Data records
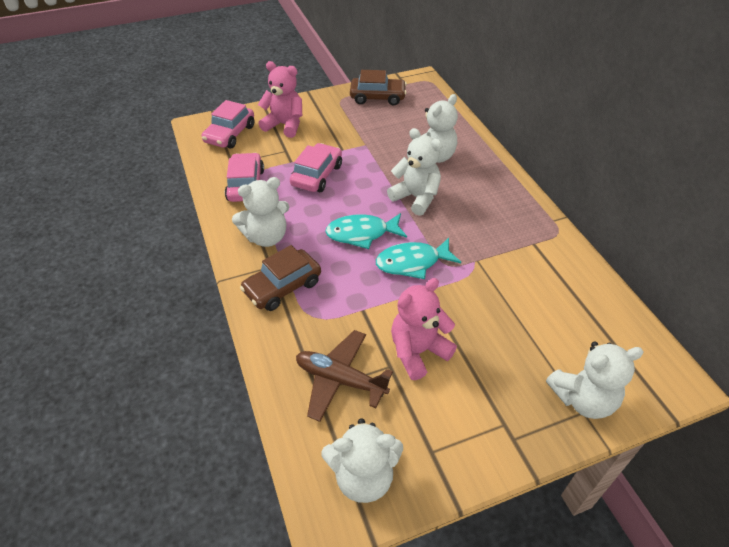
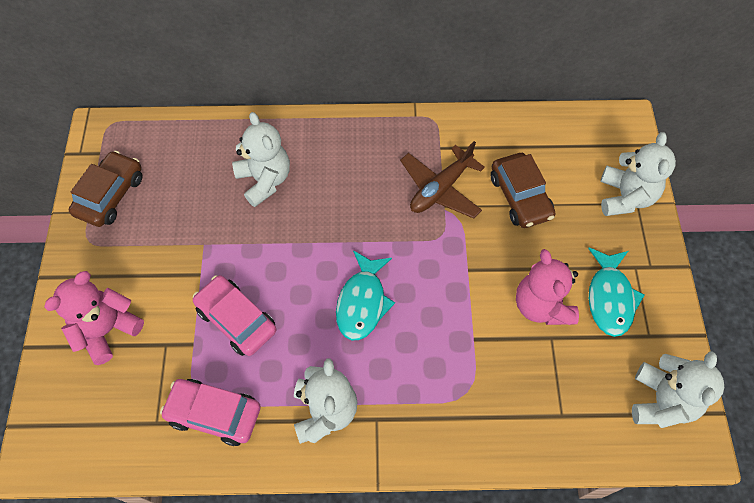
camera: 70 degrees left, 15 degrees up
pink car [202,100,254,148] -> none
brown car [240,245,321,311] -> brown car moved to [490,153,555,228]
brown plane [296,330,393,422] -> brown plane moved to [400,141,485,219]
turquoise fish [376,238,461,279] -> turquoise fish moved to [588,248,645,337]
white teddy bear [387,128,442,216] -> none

> [What is needed]: When you have gone through the records above, say how many lines include the word "moved", and write nothing besides that number.

> [Solved problem]: 3